● **WHAT IS REQUIRED**
Could you output each record below exactly as it stands and leave the pictures out?

Structured diff data:
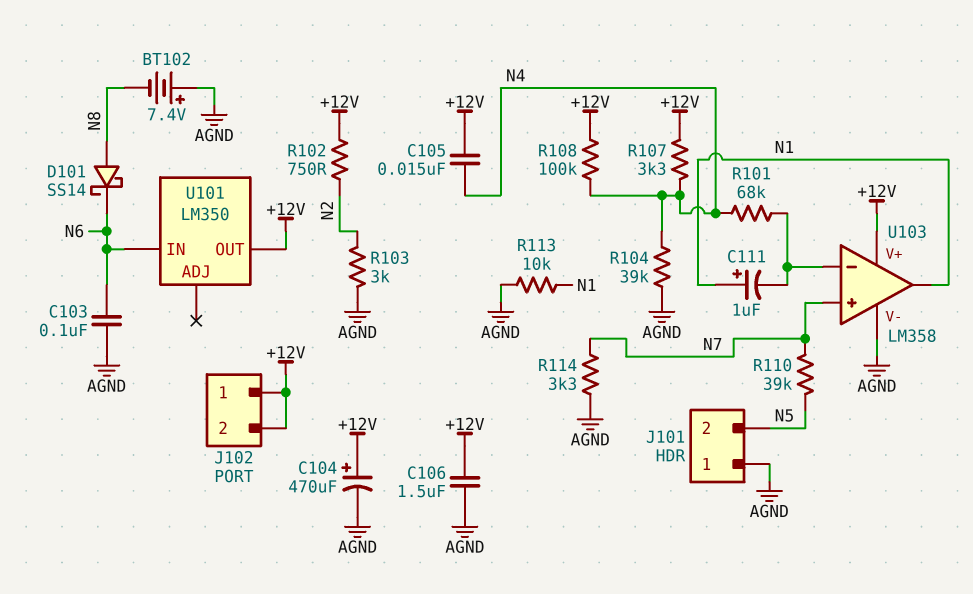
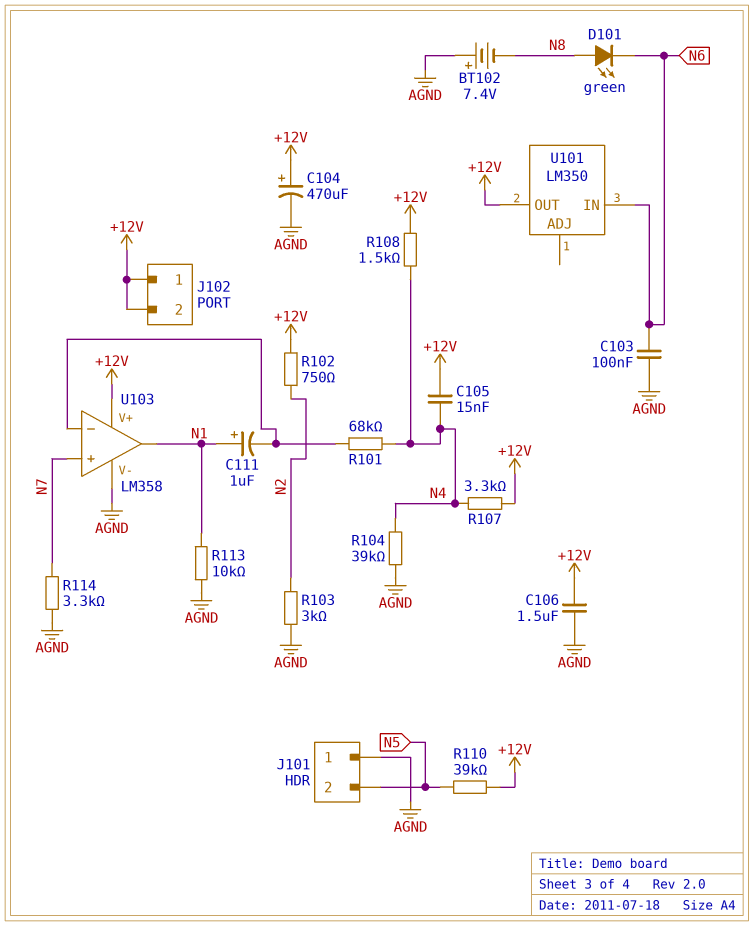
D101: schottky SS14 (A N8, K N6) -> LED green (A N8, K N6)
R108: 100k (+12V, N4) -> 1.5k (+12V, N4)
R110: 39k (N5, N7) -> 39k (+12V, N5)

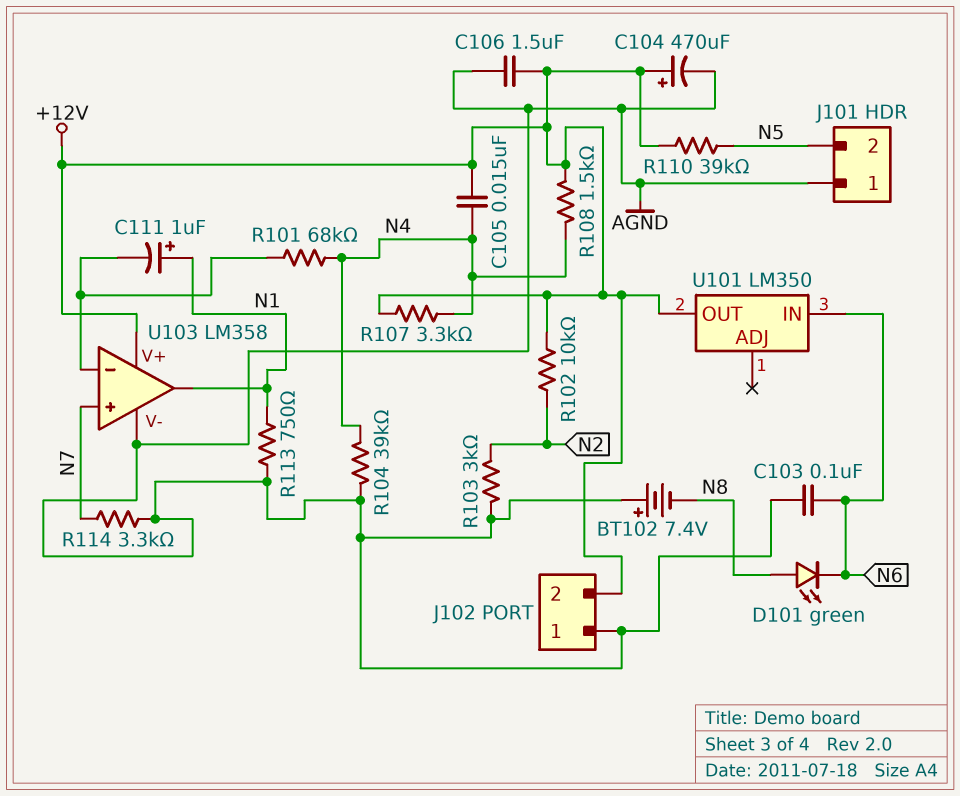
J102 pin 1: +12V -> AGND
R102: 750 (+12V, N2) -> 10k (+12V, N2)
R113: 10k (AGND, N1) -> 750 (AGND, N1)

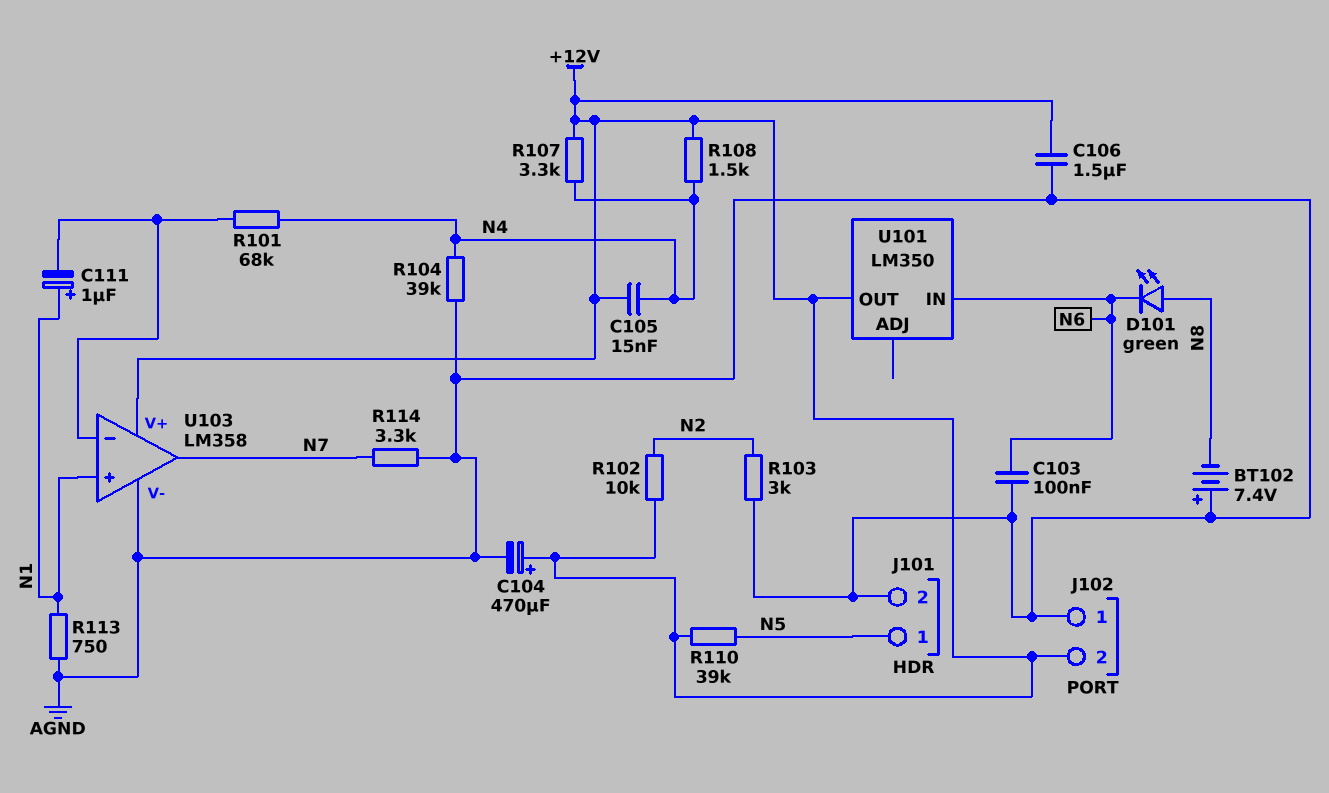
J101 pin 1: AGND -> N5
J101 pin 2: N5 -> AGND
U103 pin in+: N7 -> N1
U103 pin out: N1 -> N7

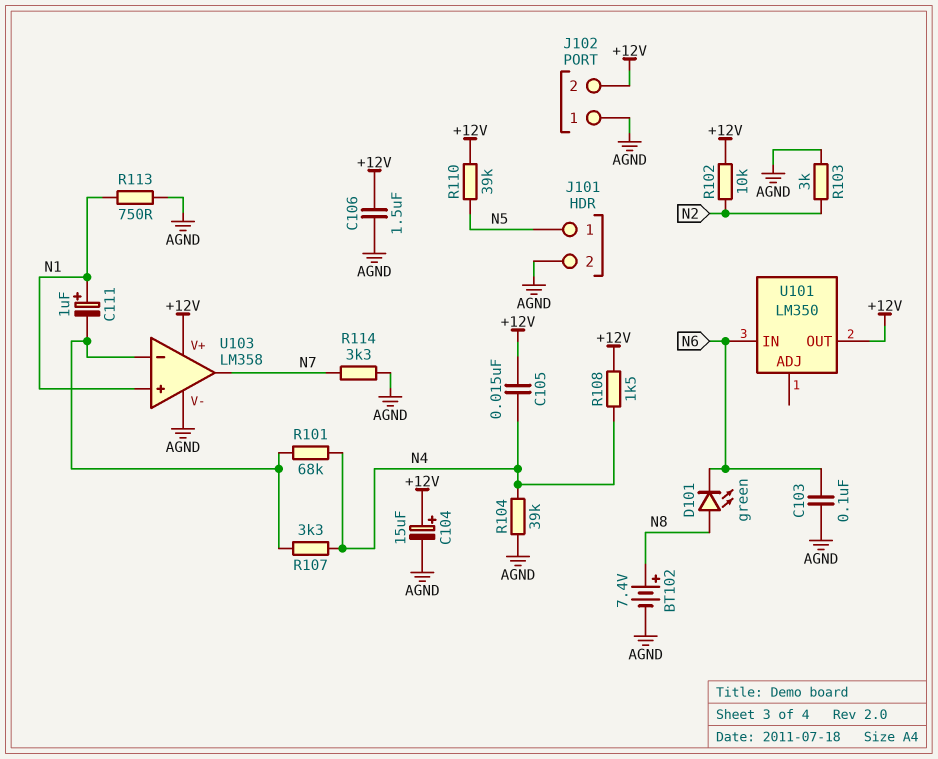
BT102: 7.4V (plus AGND, minus N8) -> 7.4V (plus N8, minus AGND)
C104: 470uF (plus +12V, minus AGND) -> 15uF (plus +12V, minus AGND)
R107: 3.3k (+12V, N4) -> 3.3k (N4, U103/in-)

● **WRITTEN RESPONSE**
D101: schottky SS14 (A N8, K N6) -> LED green (A N8, K N6)
R108: 100k (+12V, N4) -> 1.5k (+12V, N4)
R110: 39k (N5, N7) -> 39k (+12V, N5)

J102 pin 1: +12V -> AGND
R102: 750 (+12V, N2) -> 10k (+12V, N2)
R113: 10k (AGND, N1) -> 750 (AGND, N1)

J101 pin 1: AGND -> N5
J101 pin 2: N5 -> AGND
U103 pin in+: N7 -> N1
U103 pin out: N1 -> N7

BT102: 7.4V (plus AGND, minus N8) -> 7.4V (plus N8, minus AGND)
C104: 470uF (plus +12V, minus AGND) -> 15uF (plus +12V, minus AGND)
R107: 3.3k (+12V, N4) -> 3.3k (N4, U103/in-)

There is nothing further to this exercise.